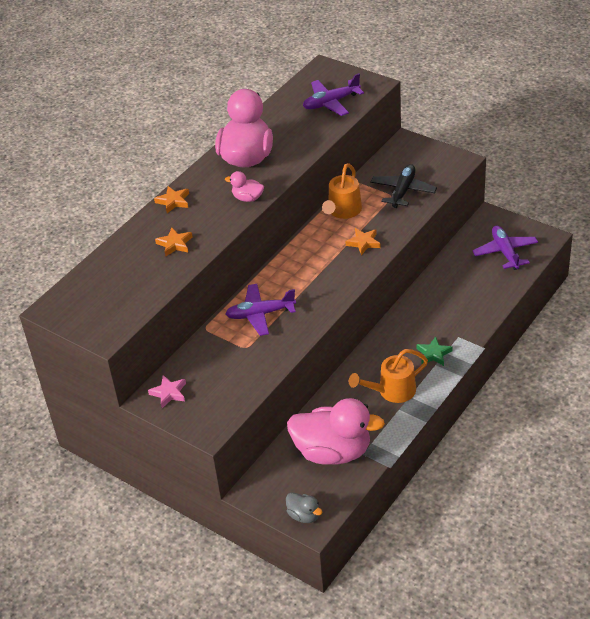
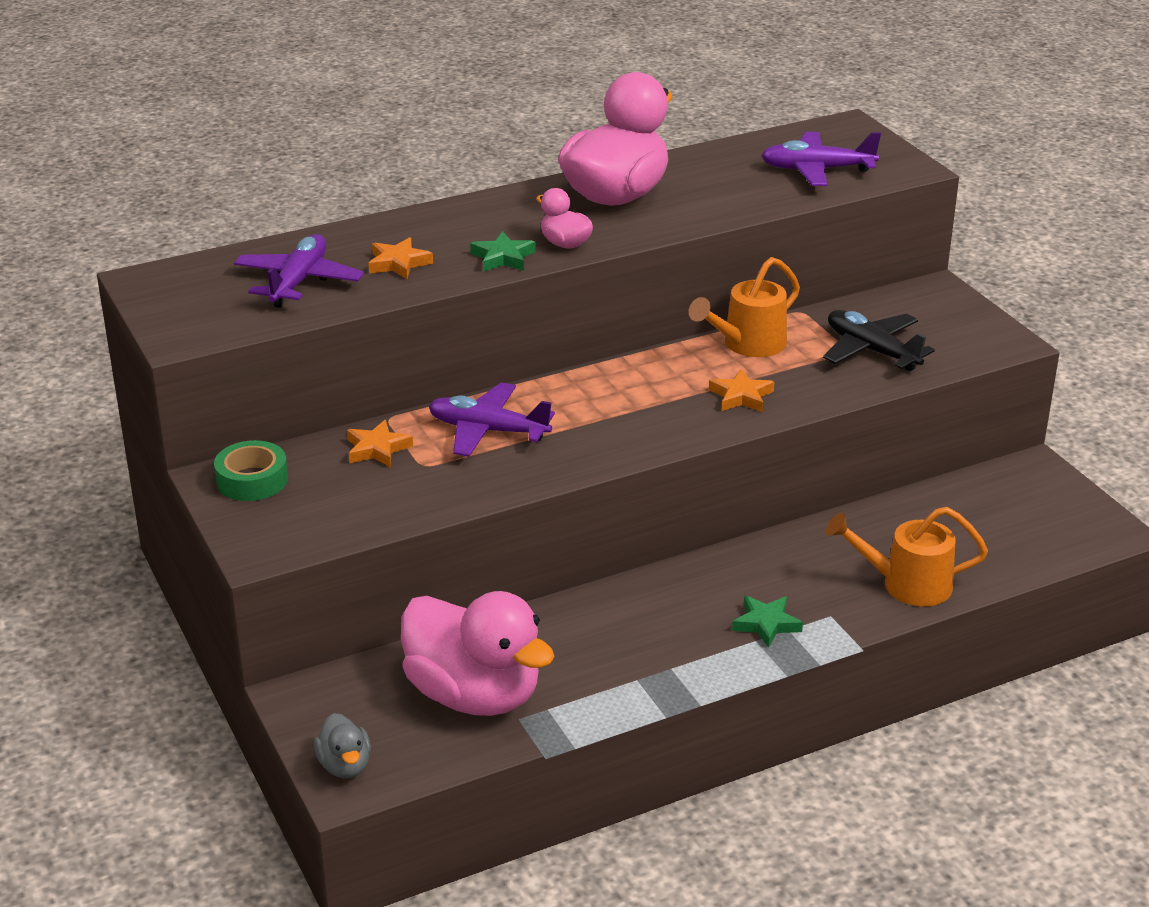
camera: 25 degrees right, 10 degrees down
(169, 393) = (252, 480): pink star -> green tape
(173, 201) = (452, 213): orange star -> orange star (377, 449)
(224, 219) = (503, 257): none -> green star
(391, 391) = (647, 649): orange watering can -> orange watering can (905, 584)
(403, 191) = (872, 351): black plane -> black plane turned 90 degrees counterclockwise
(505, 252) = (1019, 526): purple plane -> purple plane (298, 282)

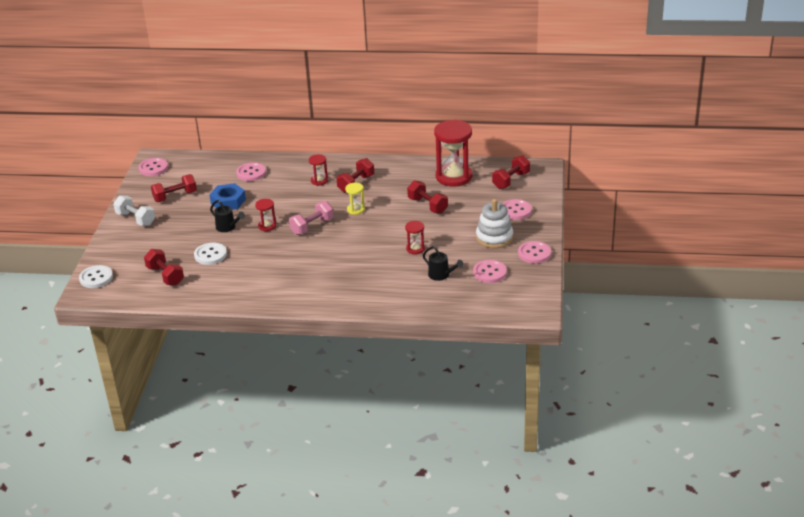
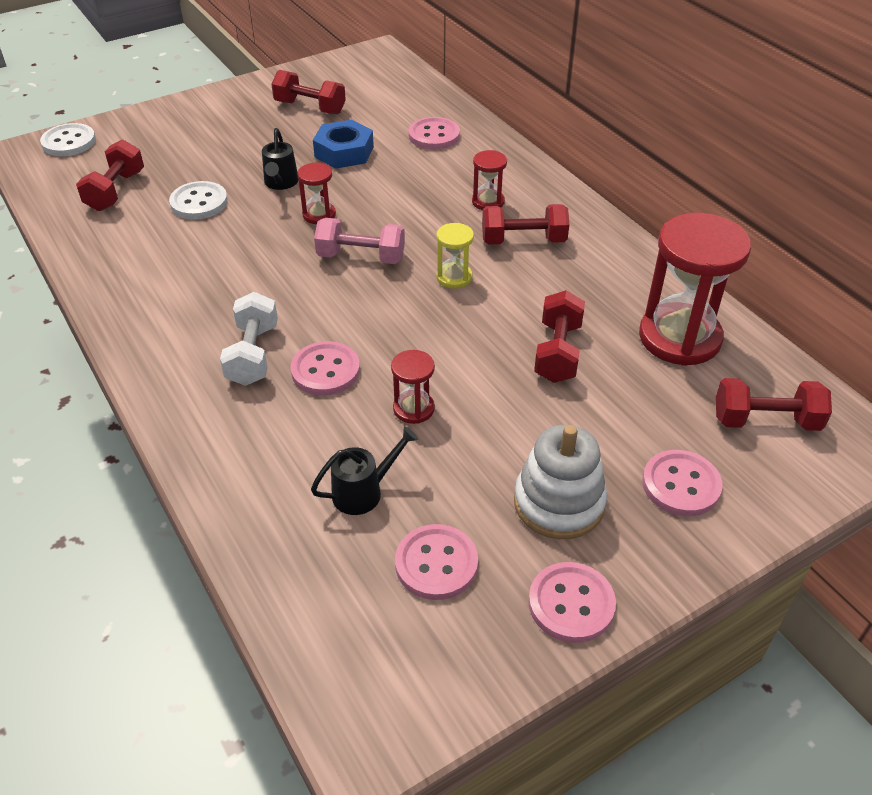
camera: 50 degrees right, 10 degrees up
(135, 219) = (228, 105): white dumbbell -> white dumbbell (253, 355)
(153, 168) = (356, 62): pink button -> pink button (325, 370)
(441, 275) = (364, 491): black watering can -> black watering can turned 120 degrees counterclockwise

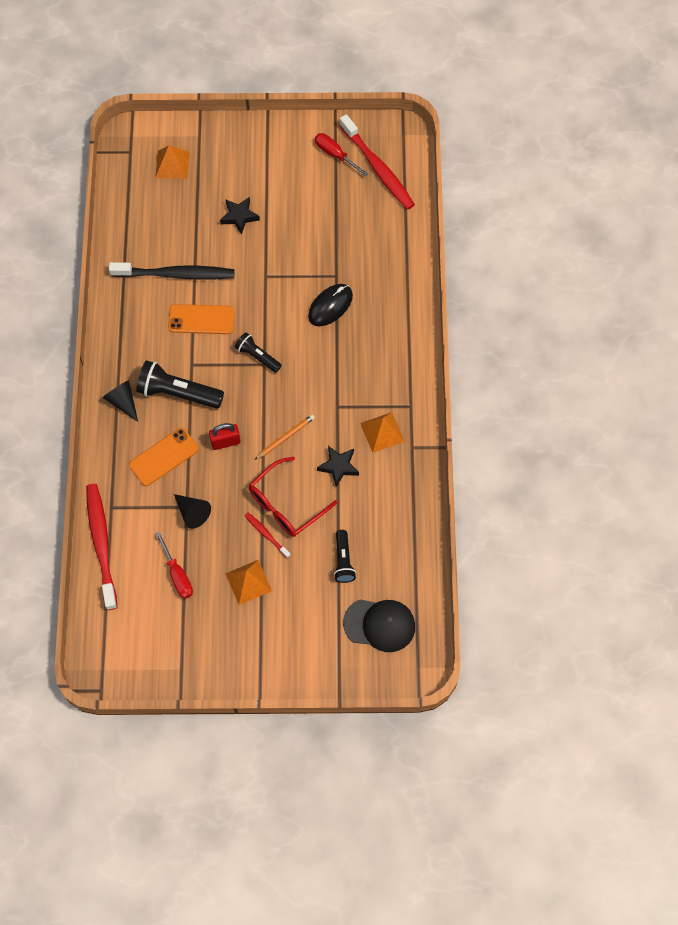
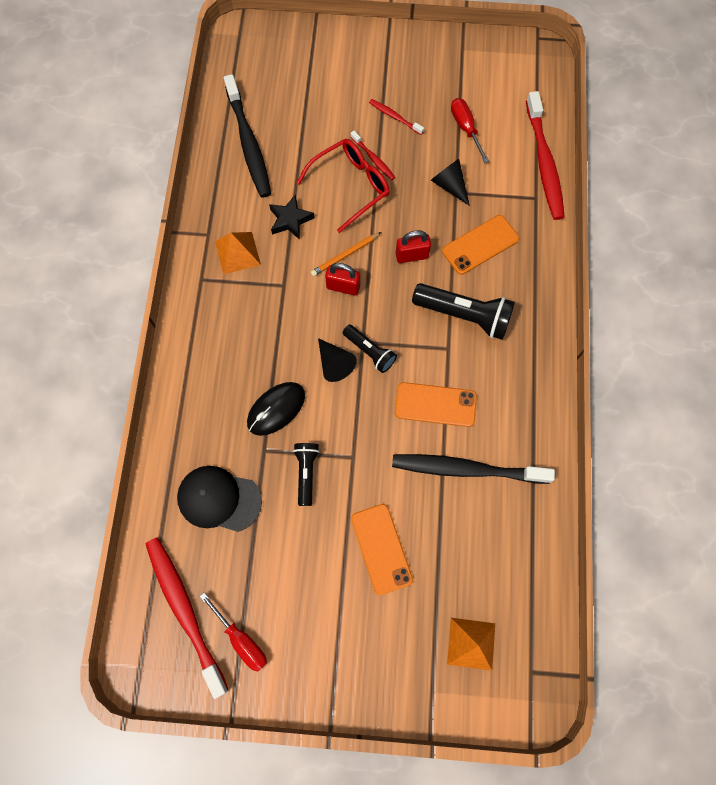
camera: 175 degrees left, 5 degrees up
(123, 402) = (527, 310): black cone -> black cone (334, 363)
(239, 216) = (381, 549): black star -> orange phone
(248, 582) = (394, 117): orange pyramid -> red toothbrush
(285, 409) = (343, 287): none -> red padlock
(343, 561) = (297, 129): black flashlight -> black flashlight (306, 473)
(379, 625) = (269, 71): black cap -> black cap (219, 499)
(388, 541) = (248, 143): none -> black toothbrush

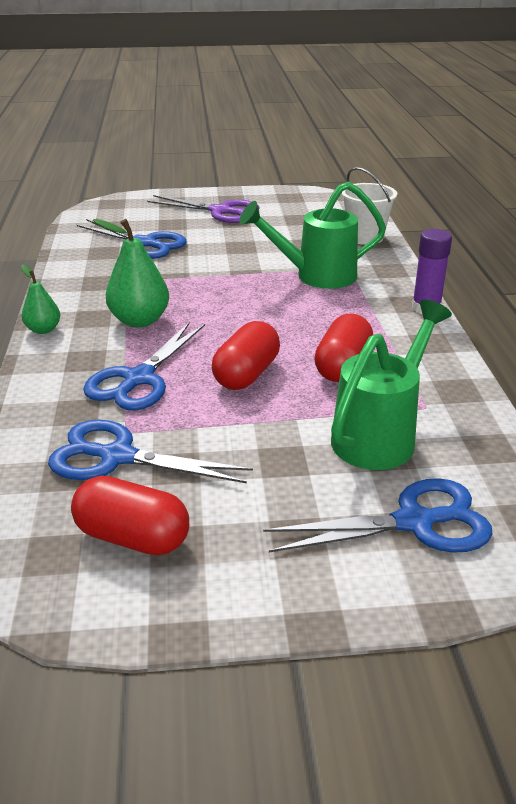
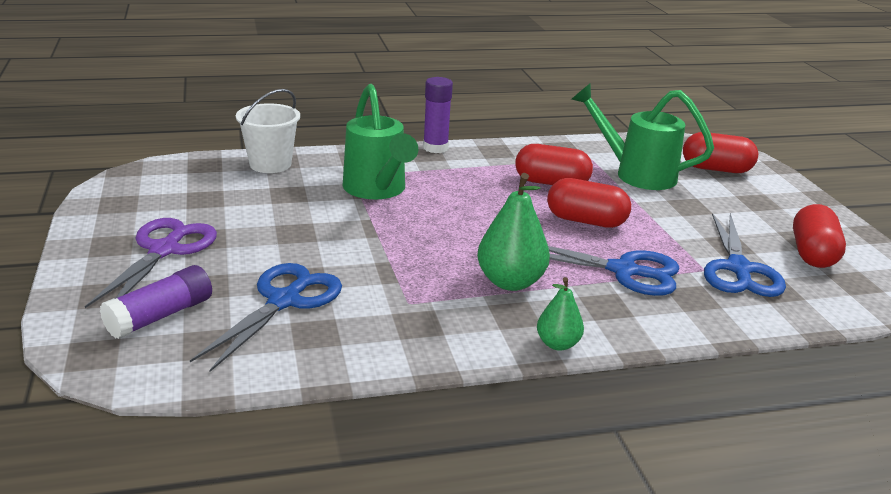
camera: 100 degrees left, 5 degrees down
(141, 214) = (160, 316): none -> purple glue stick
(414, 522) = (716, 169): blue scissors -> red capsule

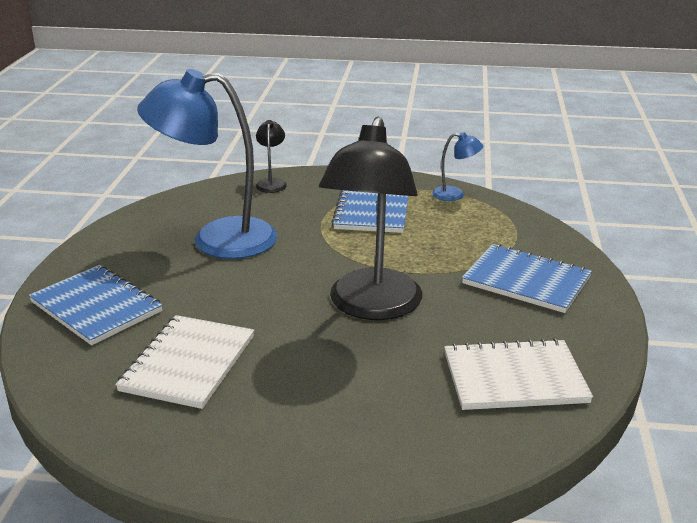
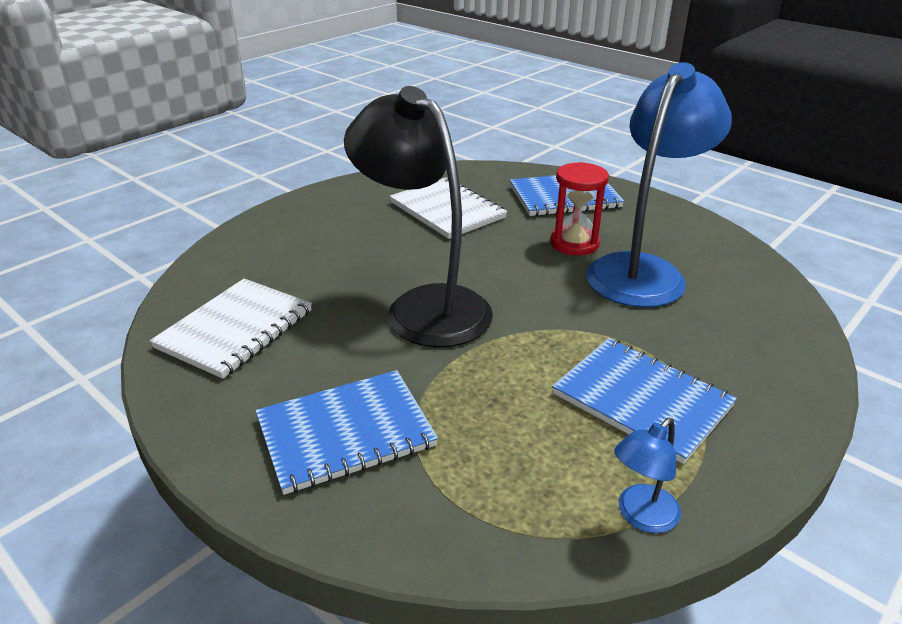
camera: 125 degrees right, 5 degrees up
(198, 276) = (574, 243): none -> red hourglass
(271, 183) = (789, 351): black lamp -> none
++++
**Exercise instructions**
Copy, word for word, the entries above from the first line to the line that holds "(441, 275) = (364, 491): black". Drop the pictures.

**Written reply**
camera: 25 degrees right, 10 degrees down
(169, 393) = (252, 480): pink star -> green tape
(173, 201) = (452, 213): orange star -> orange star (377, 449)
(224, 219) = (503, 257): none -> green star
(391, 391) = (647, 649): orange watering can -> orange watering can (905, 584)
(403, 191) = (872, 351): black plane -> black plane turned 90 degrees counterclockwise
(505, 252) = (1019, 526): purple plane -> purple plane (298, 282)

camera: 50 degrees right, 10 degrees up
(135, 219) = (228, 105): white dumbbell -> white dumbbell (253, 355)
(153, 168) = (356, 62): pink button -> pink button (325, 370)
(441, 275) = (364, 491): black watering can -> black watering can turned 120 degrees counterclockwise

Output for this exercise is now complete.